## To do
Copy each line below exactly and leave the pictures out.
(Task material)
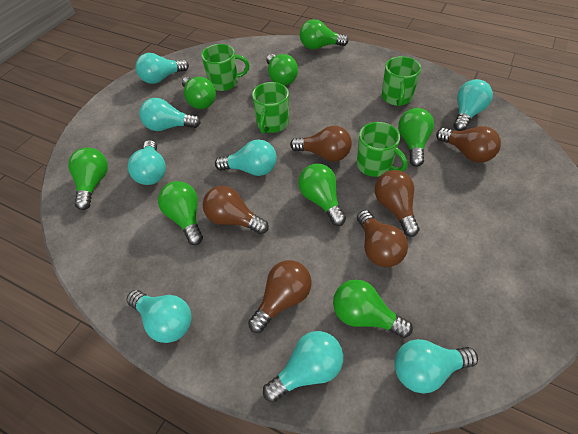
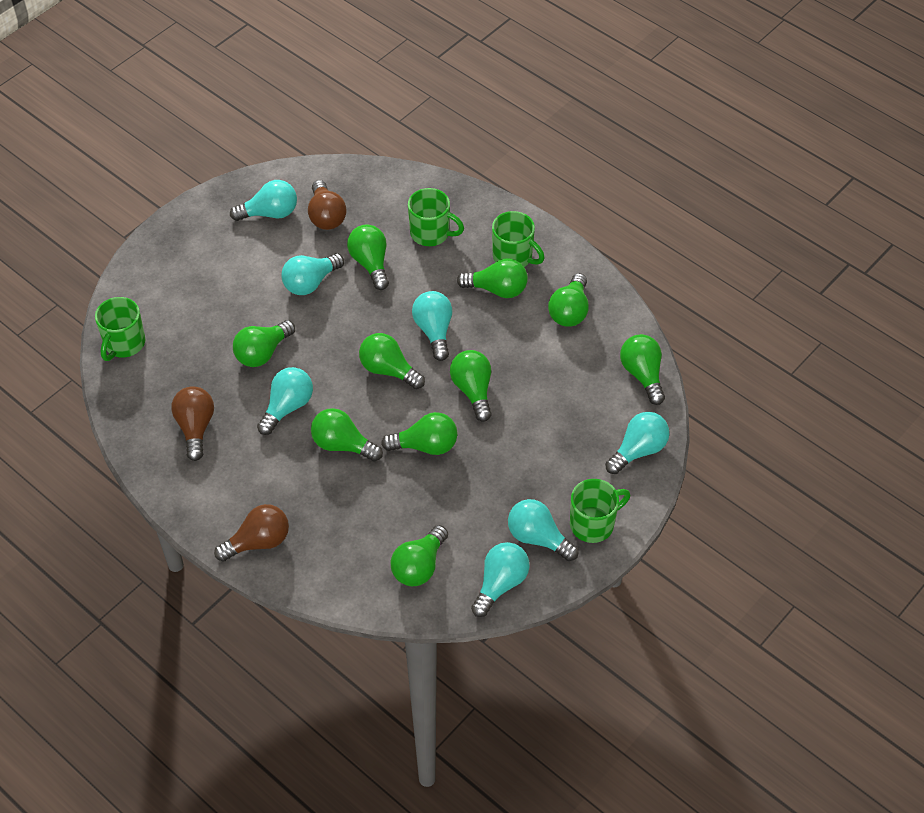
brown light bulb: 6 -> 3
green light bulb: 8 -> 10
turquoise light bulb: 8 -> 7

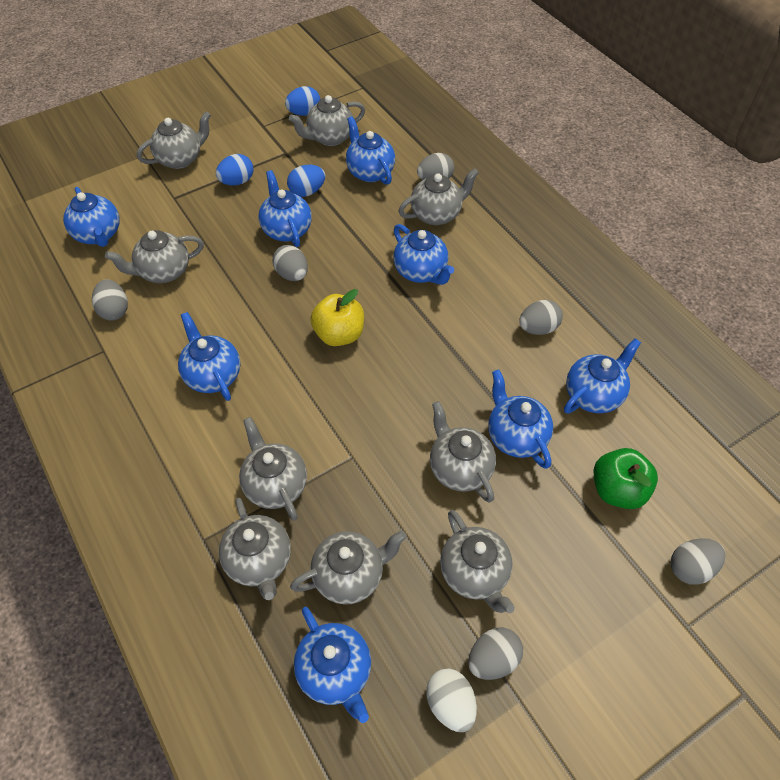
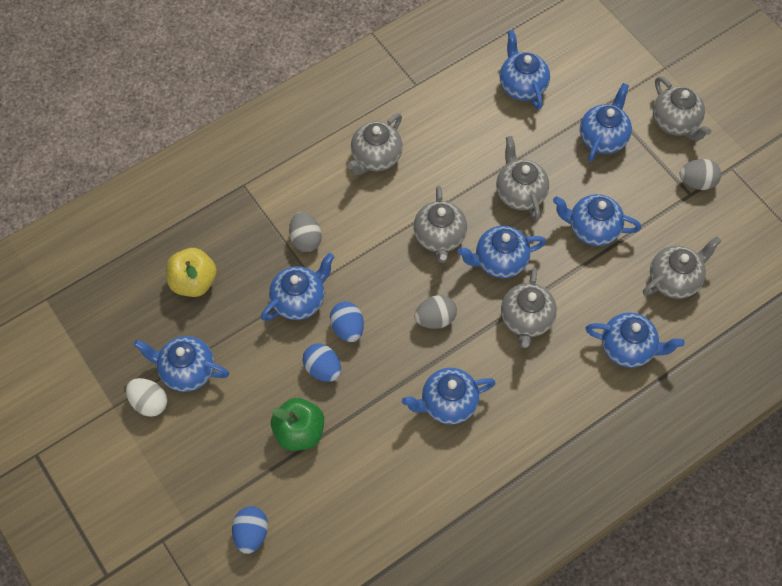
grey egg: 6 -> 3
grey teapot: 9 -> 6

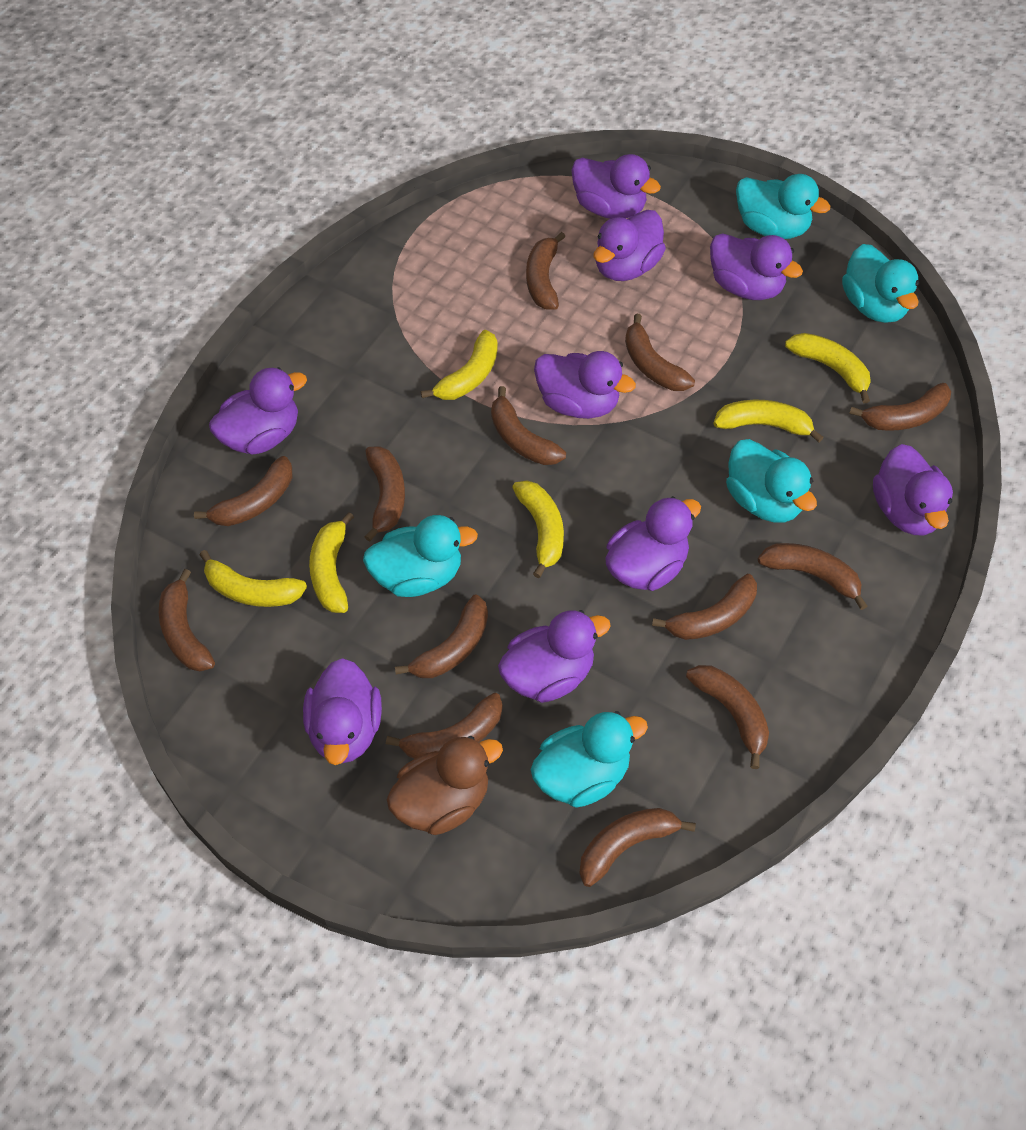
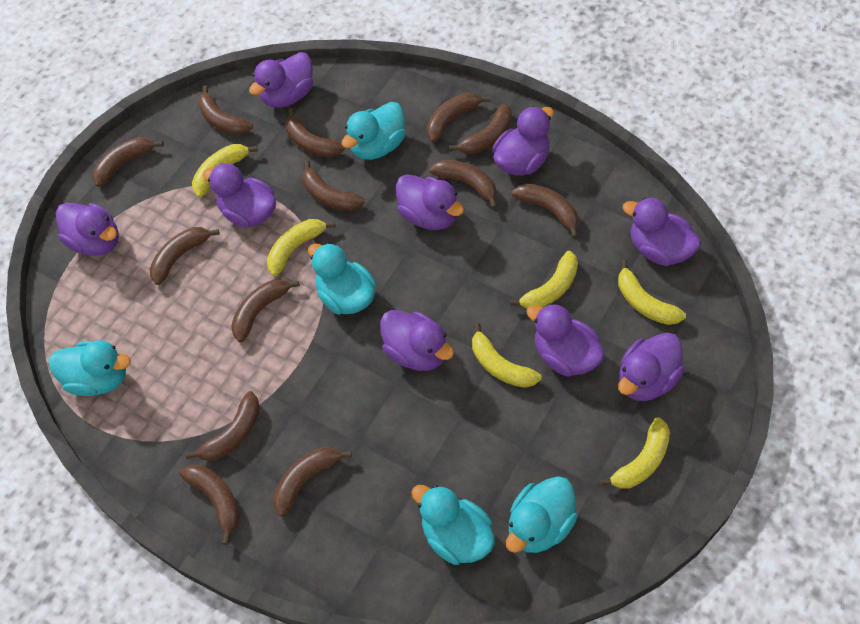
brown duck: 1 -> 0

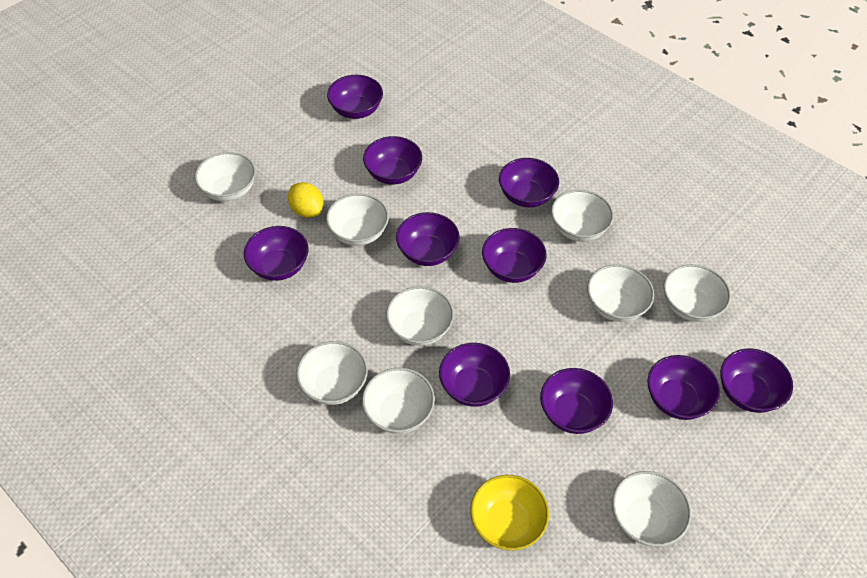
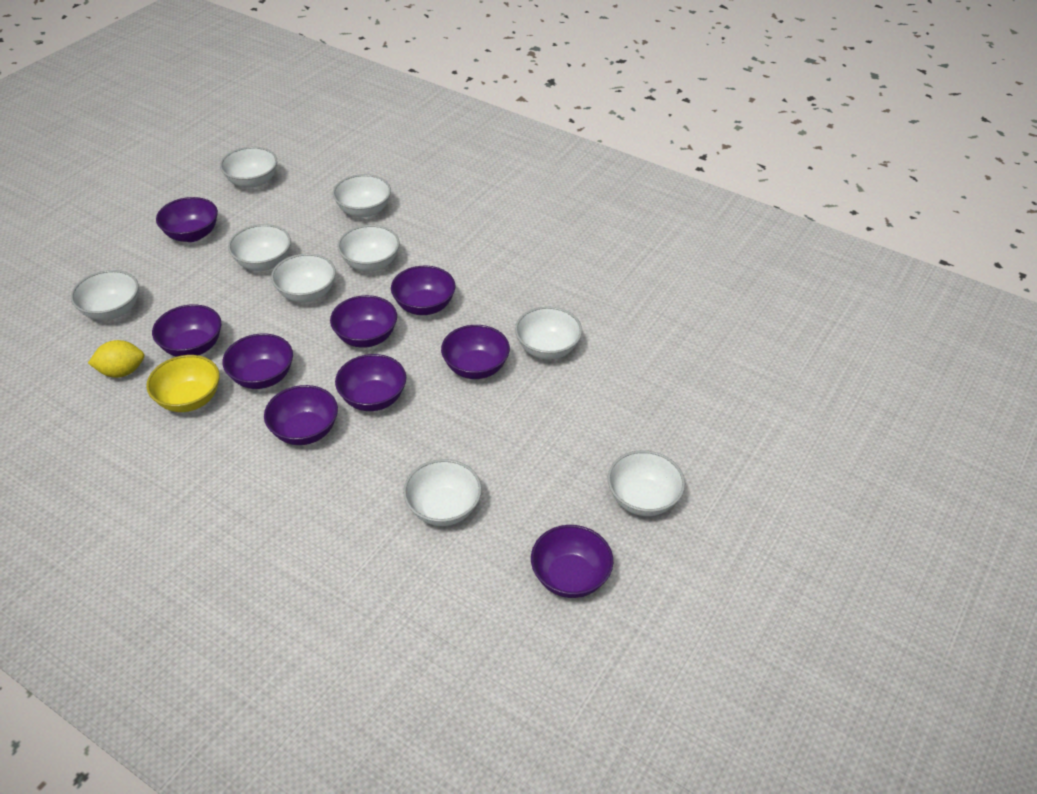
purple bowl: 10 -> 9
(End Task material)
## Response below
brown light bulb: 6 -> 3
green light bulb: 8 -> 10
turquoise light bulb: 8 -> 7

grey egg: 6 -> 3
grey teapot: 9 -> 6

brown duck: 1 -> 0

purple bowl: 10 -> 9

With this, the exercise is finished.